What to do: Repeat the entries below in full, with every character unchanged.

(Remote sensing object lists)
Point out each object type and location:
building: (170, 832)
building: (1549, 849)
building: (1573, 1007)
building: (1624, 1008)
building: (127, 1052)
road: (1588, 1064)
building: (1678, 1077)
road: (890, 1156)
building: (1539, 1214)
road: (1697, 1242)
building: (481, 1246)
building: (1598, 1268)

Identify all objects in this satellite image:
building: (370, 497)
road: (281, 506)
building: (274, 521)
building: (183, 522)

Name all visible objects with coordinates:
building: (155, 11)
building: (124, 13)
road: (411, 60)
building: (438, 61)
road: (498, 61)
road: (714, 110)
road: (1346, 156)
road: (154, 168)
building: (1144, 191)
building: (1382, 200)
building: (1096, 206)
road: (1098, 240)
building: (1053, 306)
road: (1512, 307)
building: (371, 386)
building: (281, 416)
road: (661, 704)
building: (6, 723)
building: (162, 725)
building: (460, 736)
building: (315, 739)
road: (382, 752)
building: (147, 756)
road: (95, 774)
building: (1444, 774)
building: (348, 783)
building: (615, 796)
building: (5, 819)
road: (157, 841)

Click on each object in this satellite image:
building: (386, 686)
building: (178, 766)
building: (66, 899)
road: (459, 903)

Written solution:
Point out each object type and location:
building: (170, 832)
building: (1549, 849)
building: (1573, 1007)
building: (1624, 1008)
building: (127, 1052)
road: (1588, 1064)
building: (1678, 1077)
road: (890, 1156)
building: (1539, 1214)
road: (1697, 1242)
building: (481, 1246)
building: (1598, 1268)

Identify all objects in this satellite image:
building: (370, 497)
road: (281, 506)
building: (274, 521)
building: (183, 522)

Name all visible objects with coordinates:
building: (155, 11)
building: (124, 13)
road: (411, 60)
building: (438, 61)
road: (498, 61)
road: (714, 110)
road: (1346, 156)
road: (154, 168)
building: (1144, 191)
building: (1382, 200)
building: (1096, 206)
road: (1098, 240)
building: (1053, 306)
road: (1512, 307)
building: (371, 386)
building: (281, 416)
road: (661, 704)
building: (6, 723)
building: (162, 725)
building: (460, 736)
building: (315, 739)
road: (382, 752)
building: (147, 756)
road: (95, 774)
building: (1444, 774)
building: (348, 783)
building: (615, 796)
building: (5, 819)
road: (157, 841)

Click on each object in this satellite image:
building: (386, 686)
building: (178, 766)
building: (66, 899)
road: (459, 903)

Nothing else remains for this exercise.